Your task is to repeat exactly the lines below between the line holding "(90, 384) = (76, 332): black plate -> none" and the line holding "(550, 515) = (636, 329): red cup -> none", inclusive, and only those.

# Provided data

>>>

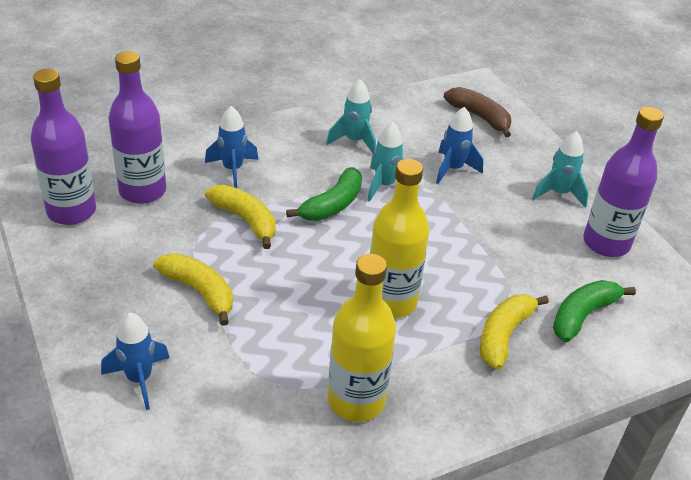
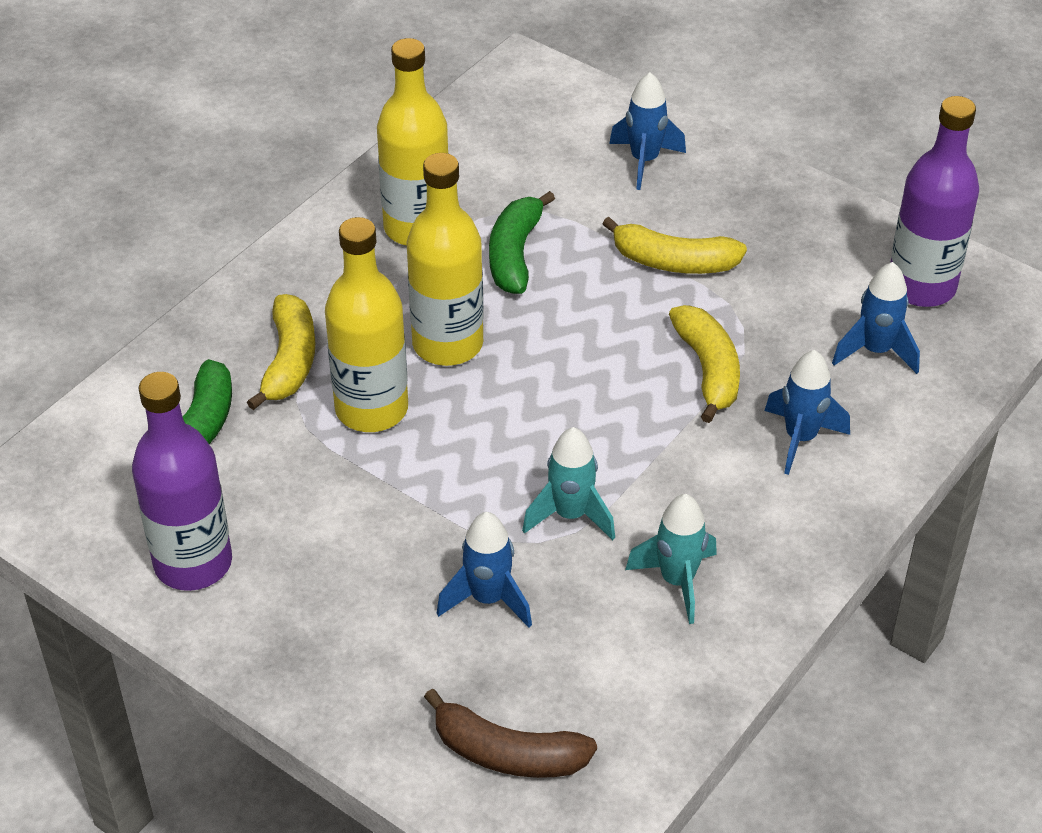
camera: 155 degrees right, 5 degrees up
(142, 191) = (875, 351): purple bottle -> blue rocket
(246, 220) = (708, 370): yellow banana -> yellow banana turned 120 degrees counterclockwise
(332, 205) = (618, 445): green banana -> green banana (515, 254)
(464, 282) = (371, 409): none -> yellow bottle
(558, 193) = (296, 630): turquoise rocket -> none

<<<
>>>

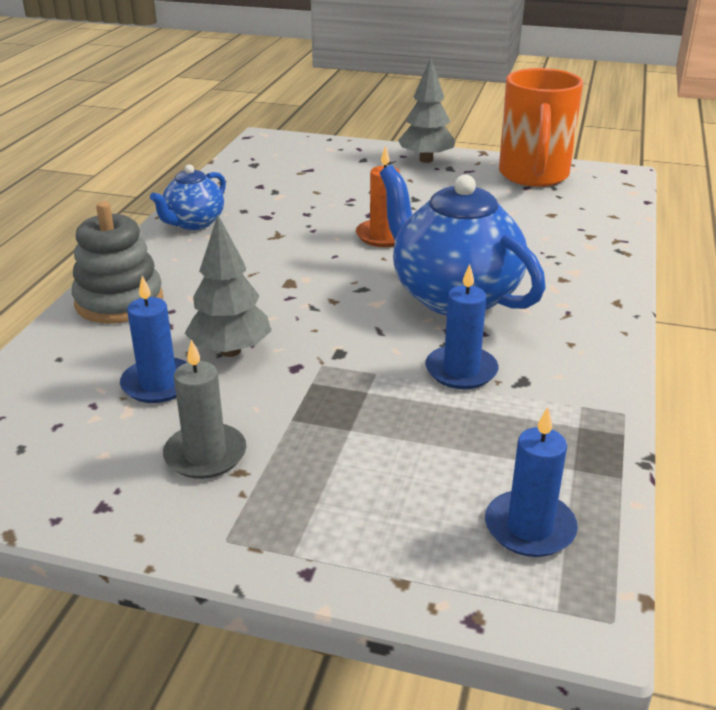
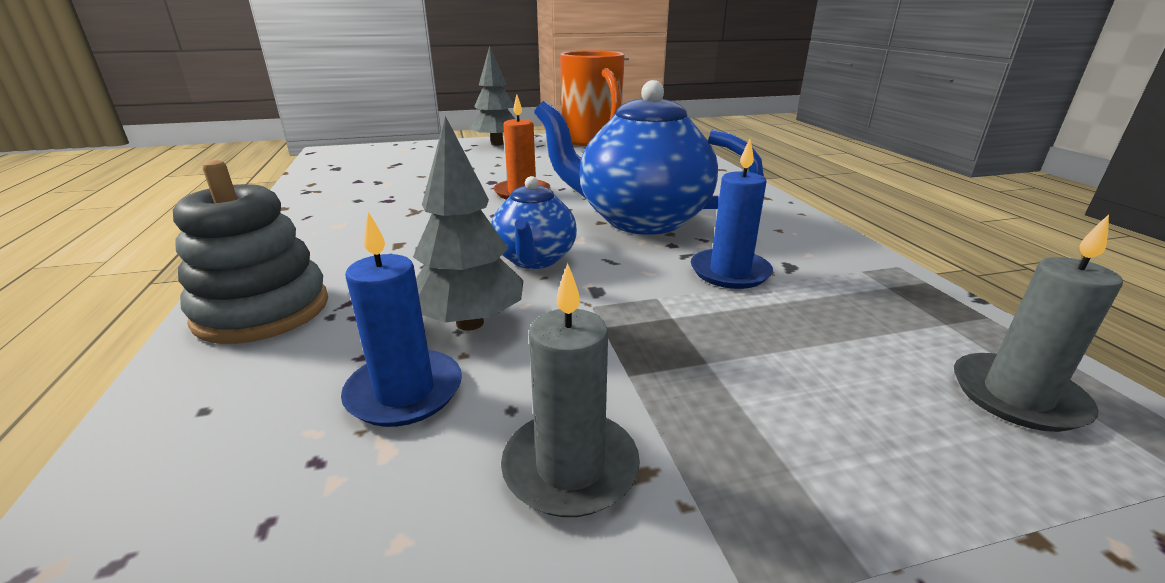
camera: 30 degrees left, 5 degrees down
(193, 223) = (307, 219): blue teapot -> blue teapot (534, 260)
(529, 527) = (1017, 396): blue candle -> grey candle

<<<
>>>

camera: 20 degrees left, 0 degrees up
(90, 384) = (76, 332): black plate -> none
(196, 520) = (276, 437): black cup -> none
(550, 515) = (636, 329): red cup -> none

<<<

# The completed task
(90, 384) = (76, 332): black plate -> none
(196, 520) = (276, 437): black cup -> none
(550, 515) = (636, 329): red cup -> none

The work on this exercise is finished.